═════ Provided information ═════
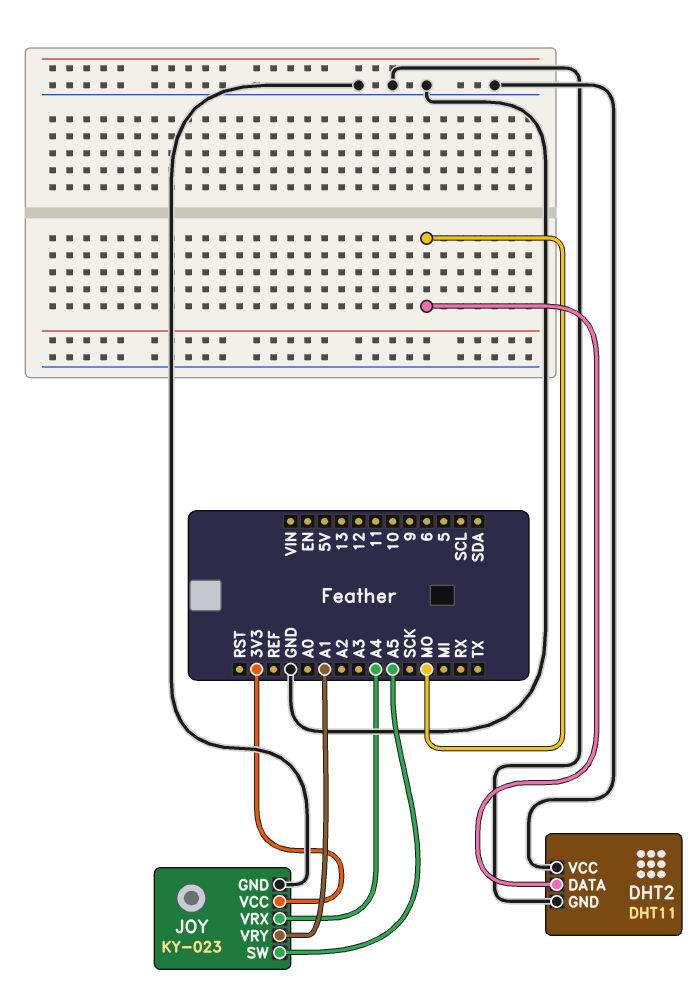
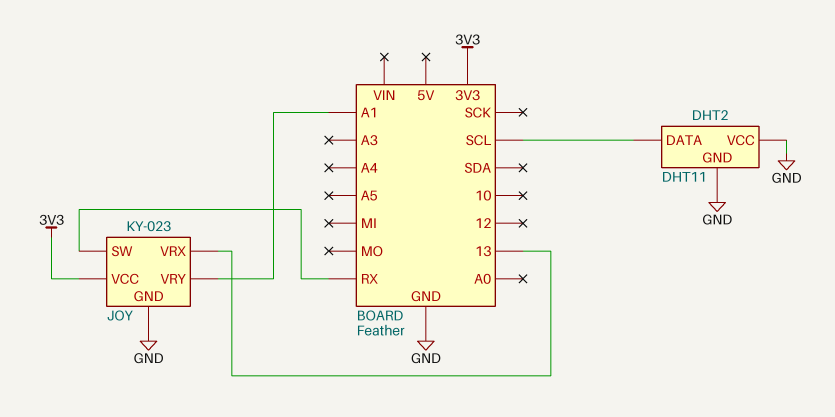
DHT2 pin DATA: MO -> SCL
JOY pin SW: A5 -> RX
JOY pin VRX: A4 -> 13

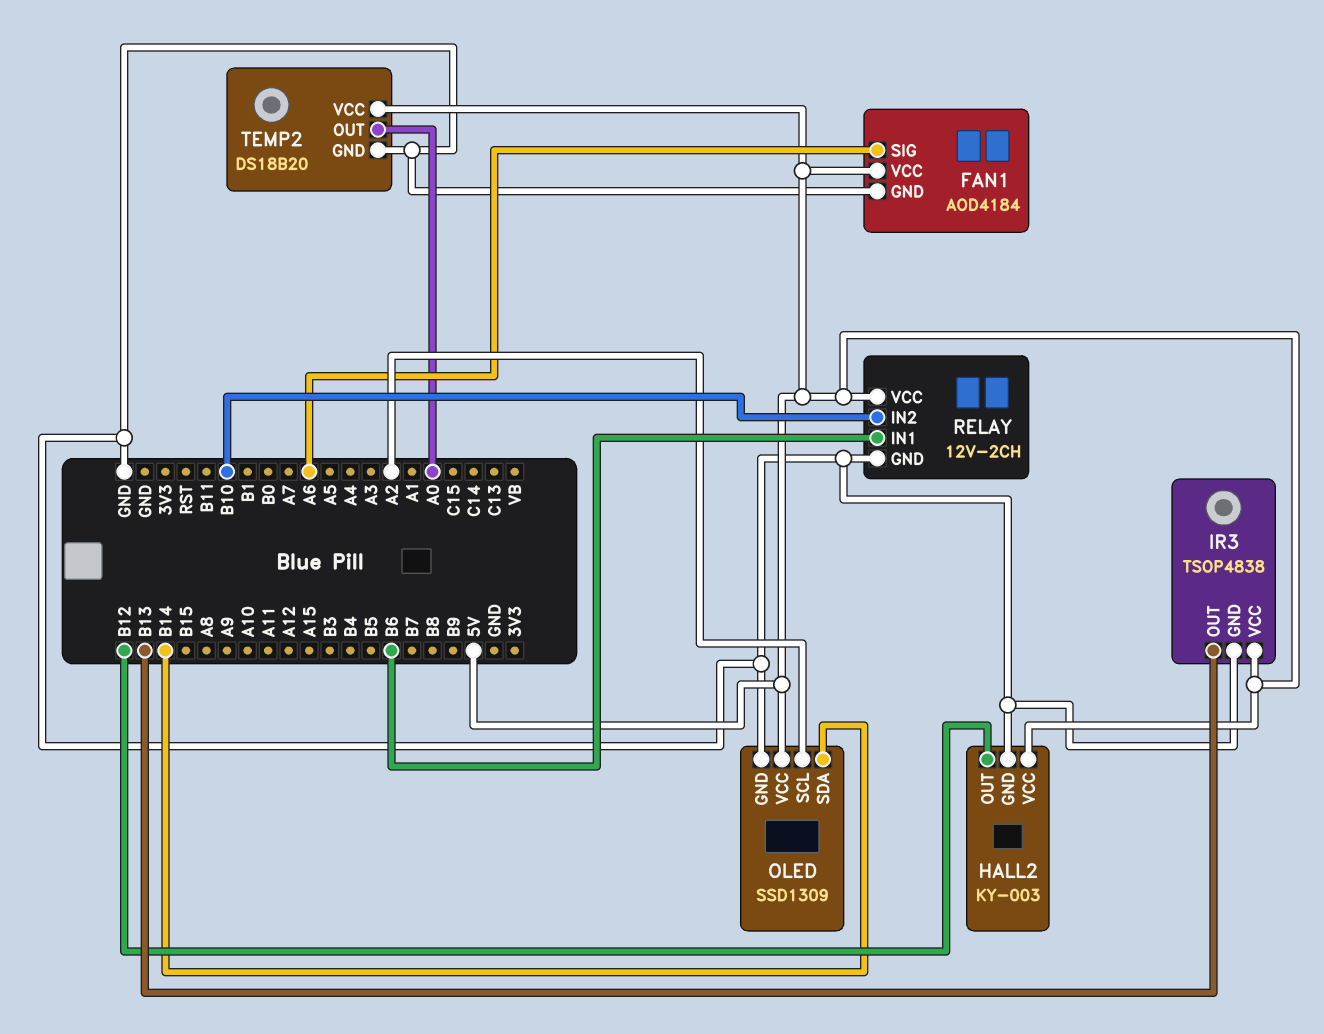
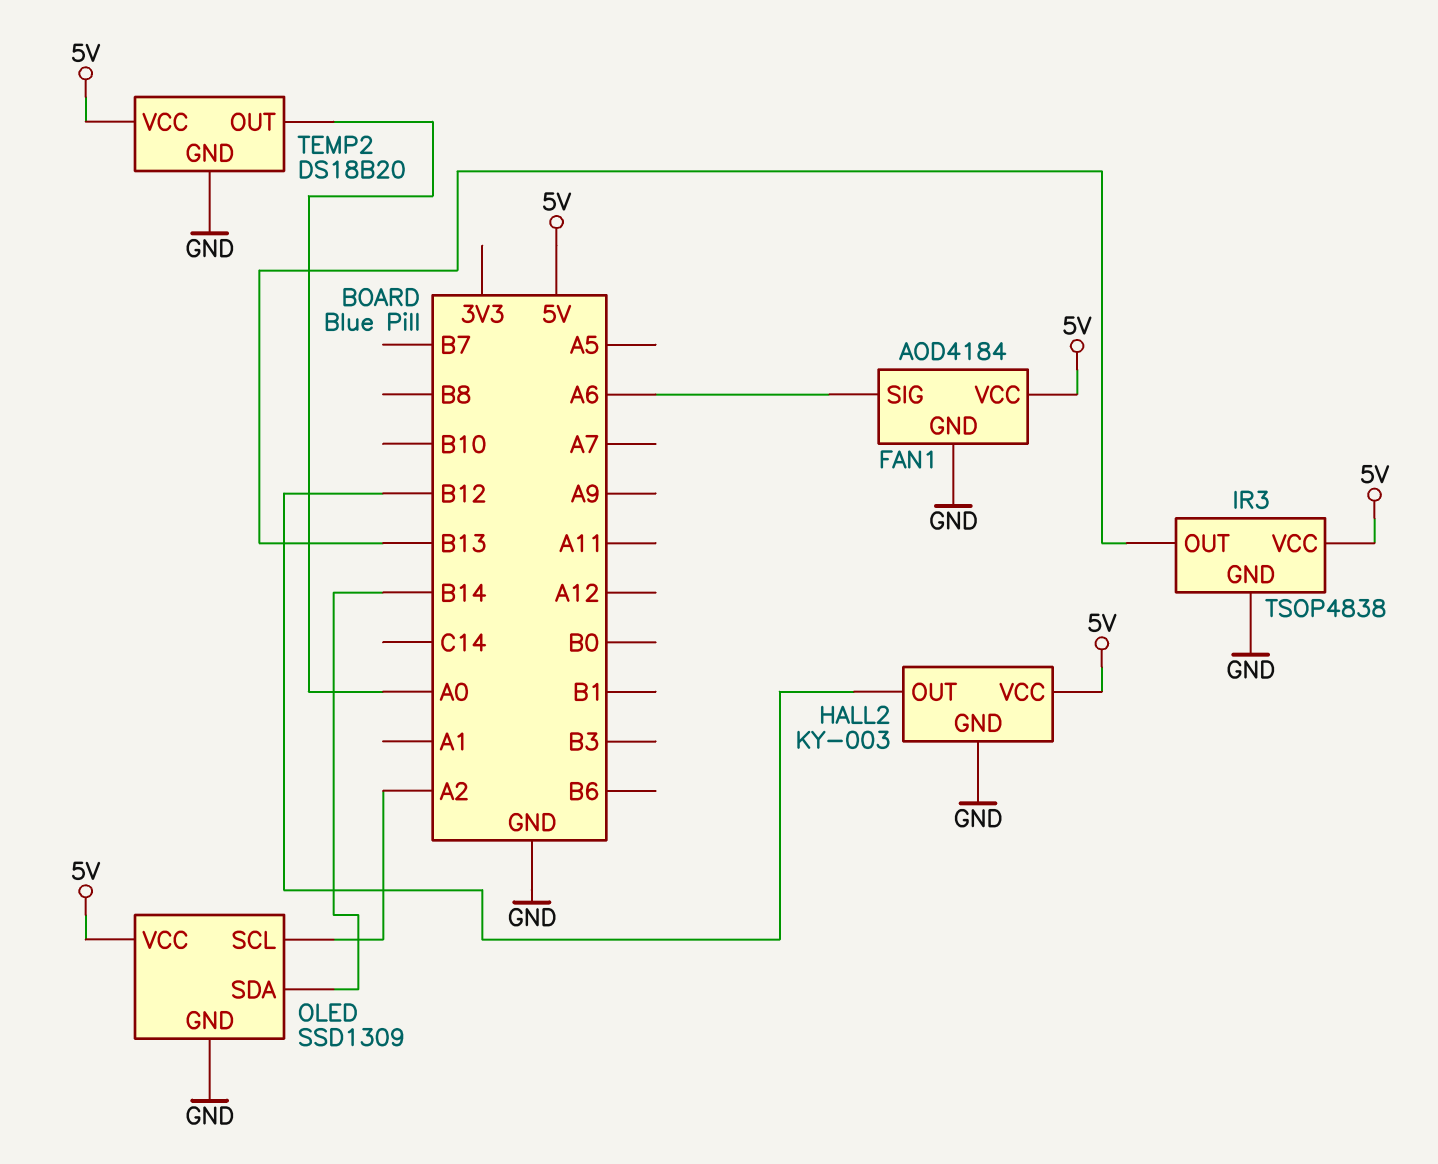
RELAY: 12V-2CH -> none
RELAY pin GND: GND -> none
RELAY pin IN1: B6 -> none
RELAY pin IN2: B10 -> none
RELAY pin VCC: 5V -> none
═════
Output the listing exactly. Leave out any image.

● **Answer to this exercise**:
DHT2 pin DATA: MO -> SCL
JOY pin SW: A5 -> RX
JOY pin VRX: A4 -> 13

RELAY: 12V-2CH -> none
RELAY pin GND: GND -> none
RELAY pin IN1: B6 -> none
RELAY pin IN2: B10 -> none
RELAY pin VCC: 5V -> none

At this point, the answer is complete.